Task details -> Repeat the span of the entries below that starts at the line with "none -> cyan brick C5:E5 level 1" and ends at the line with "pink brick C6", nothing more. Skip the pictures.

Source data ->
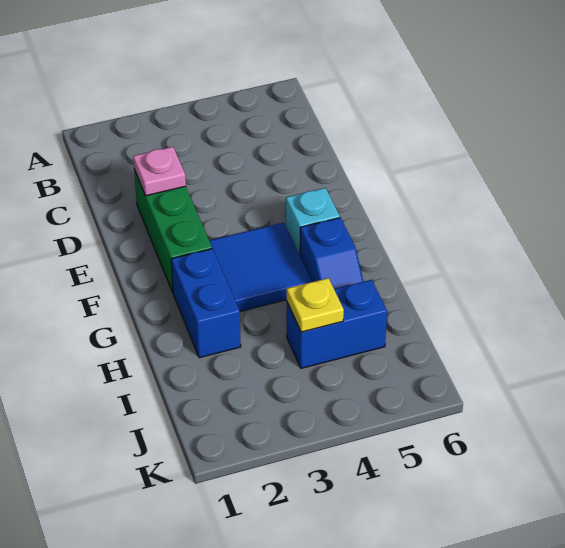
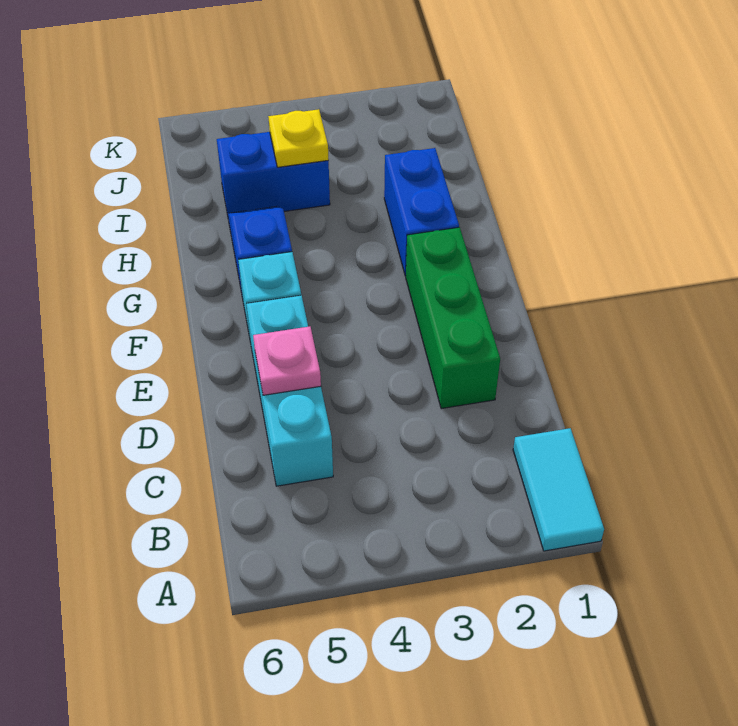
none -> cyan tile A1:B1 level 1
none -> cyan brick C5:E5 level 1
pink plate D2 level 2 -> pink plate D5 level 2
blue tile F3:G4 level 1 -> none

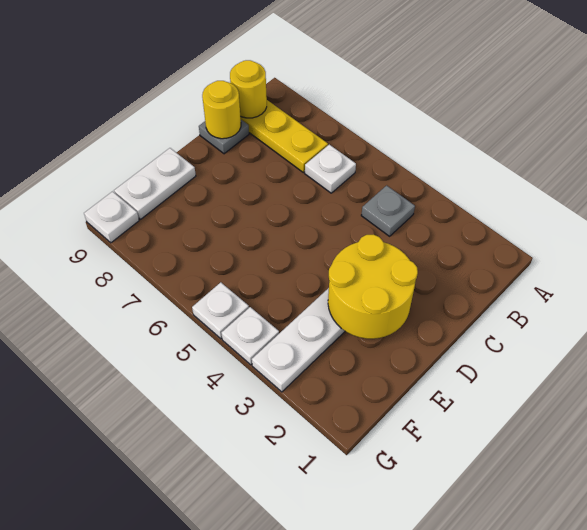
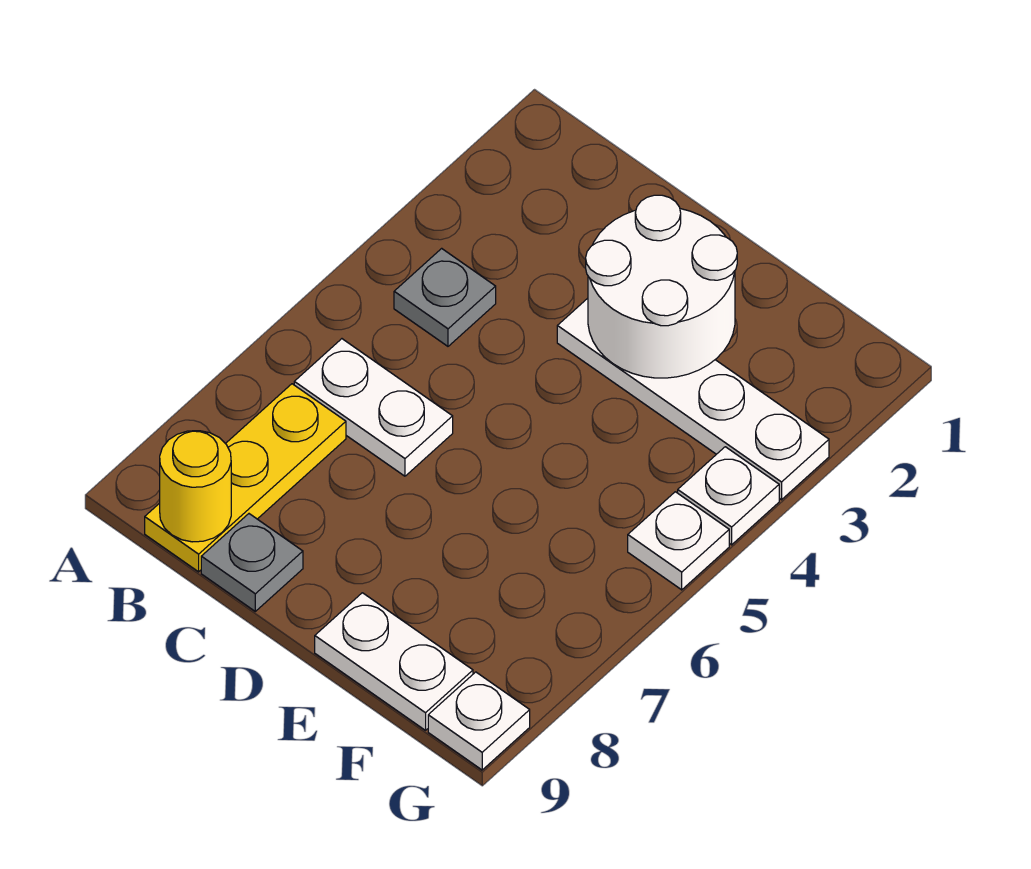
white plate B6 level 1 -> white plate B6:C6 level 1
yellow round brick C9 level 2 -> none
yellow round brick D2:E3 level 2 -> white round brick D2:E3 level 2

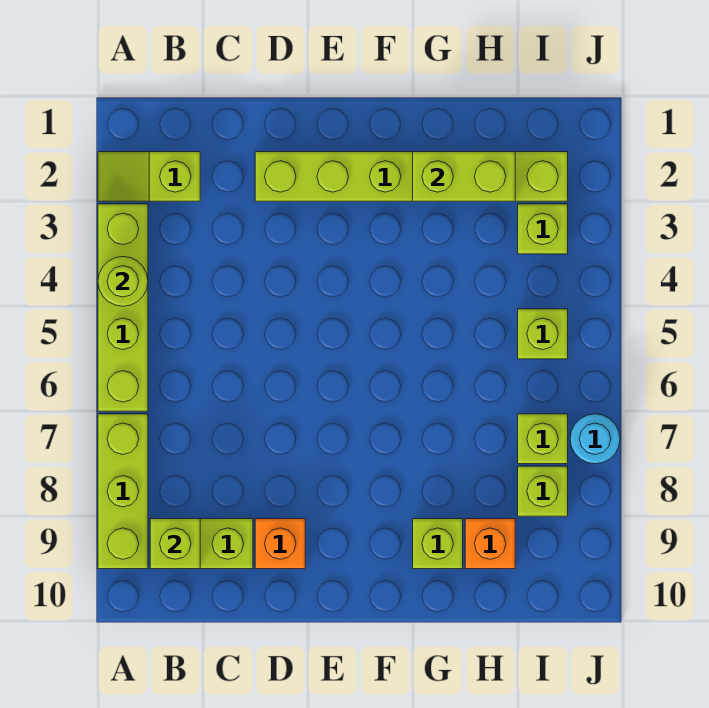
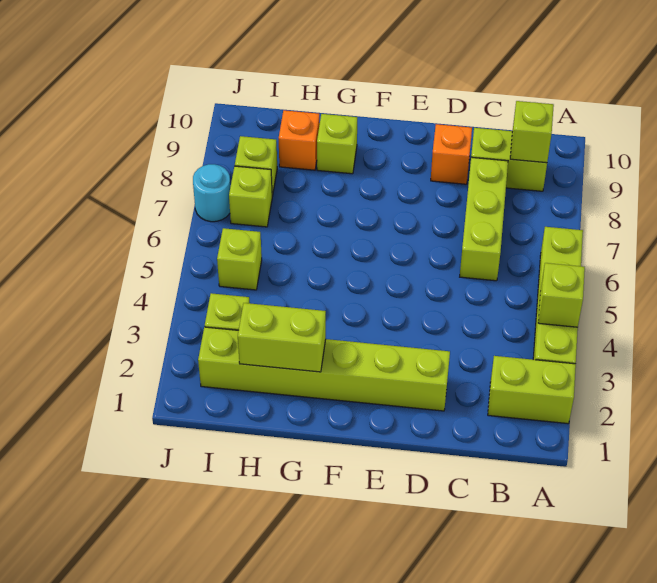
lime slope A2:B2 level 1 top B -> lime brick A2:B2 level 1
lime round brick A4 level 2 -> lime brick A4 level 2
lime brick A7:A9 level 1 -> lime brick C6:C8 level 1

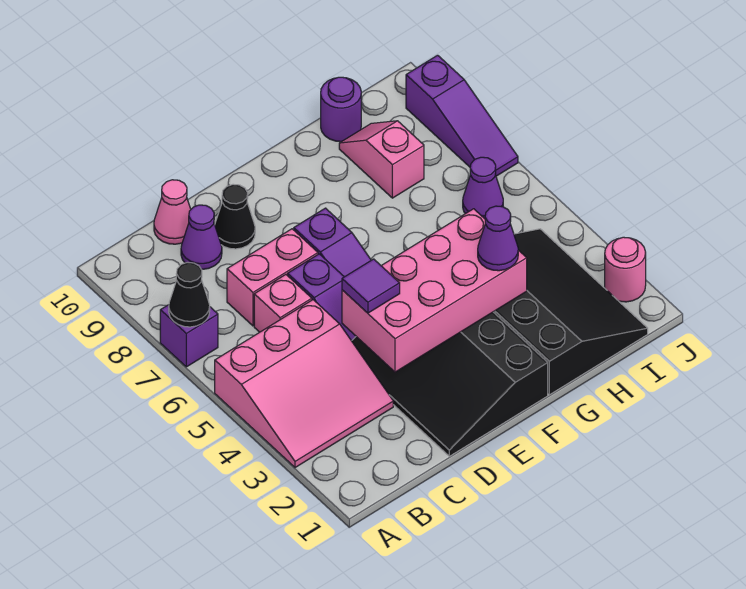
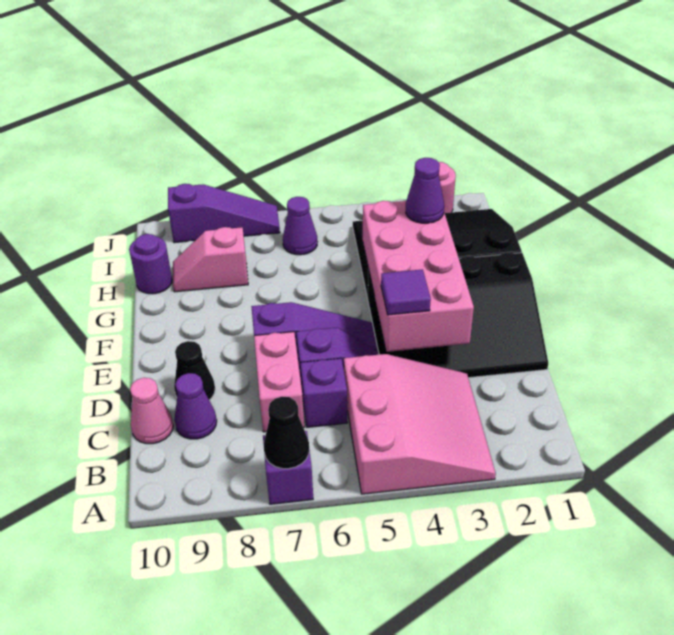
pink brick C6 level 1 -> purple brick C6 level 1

...

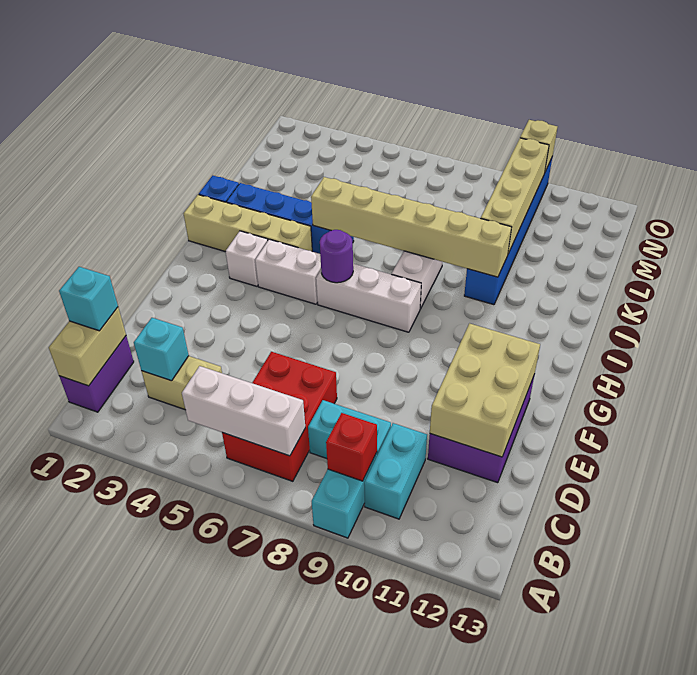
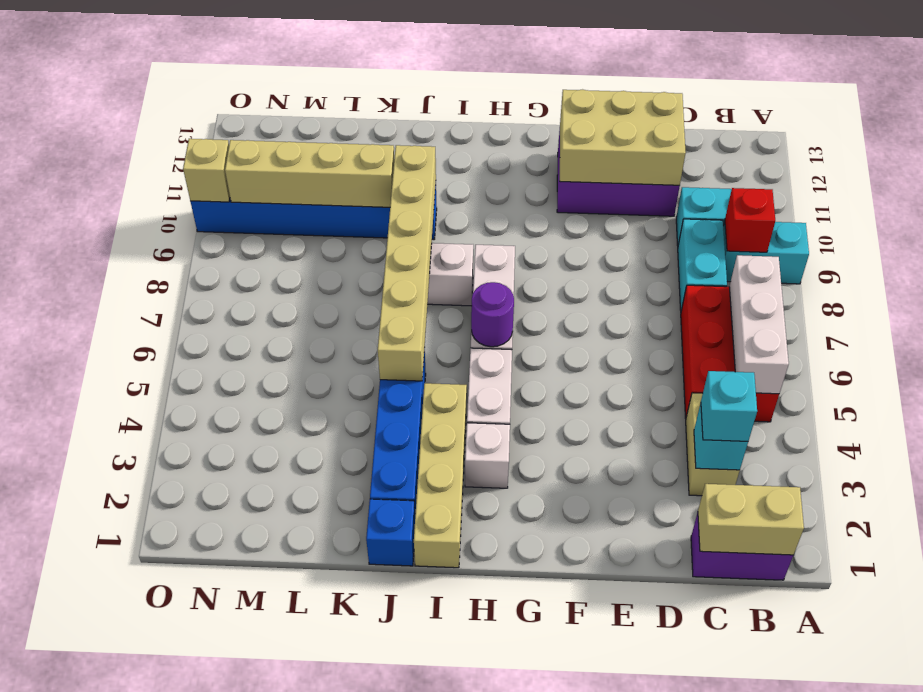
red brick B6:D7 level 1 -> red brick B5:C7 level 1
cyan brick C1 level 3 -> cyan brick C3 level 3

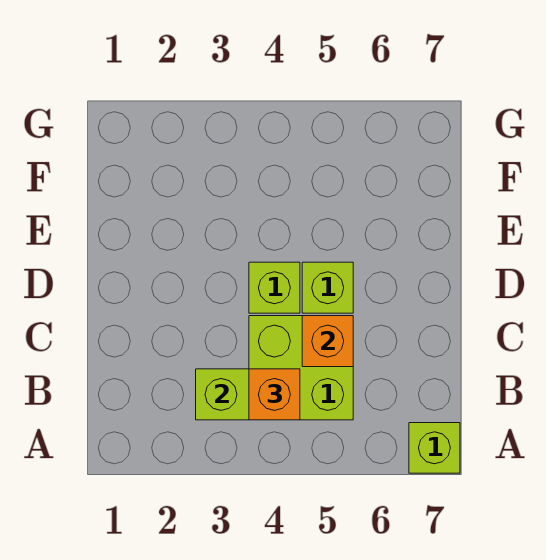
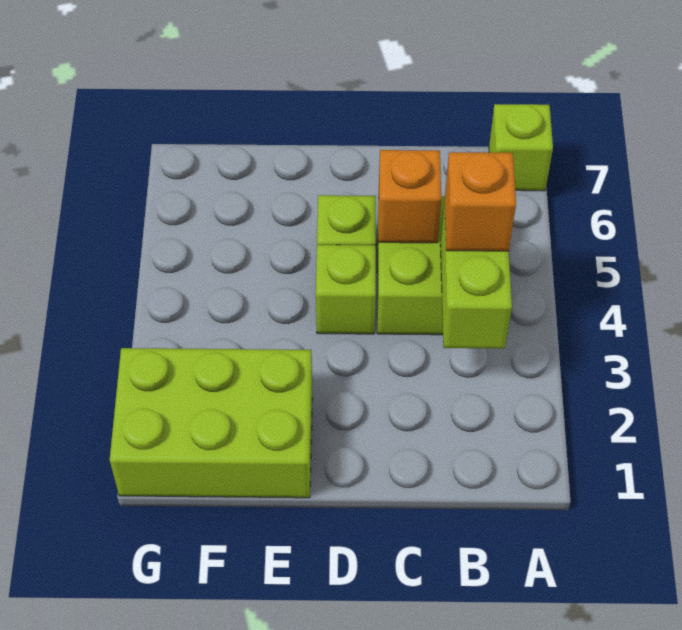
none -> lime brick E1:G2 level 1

Task solution ->
none -> cyan brick C5:E5 level 1
pink plate D2 level 2 -> pink plate D5 level 2
blue tile F3:G4 level 1 -> none

white plate B6 level 1 -> white plate B6:C6 level 1
yellow round brick C9 level 2 -> none
yellow round brick D2:E3 level 2 -> white round brick D2:E3 level 2

lime slope A2:B2 level 1 top B -> lime brick A2:B2 level 1
lime round brick A4 level 2 -> lime brick A4 level 2
lime brick A7:A9 level 1 -> lime brick C6:C8 level 1

pink brick C6 level 1 -> purple brick C6 level 1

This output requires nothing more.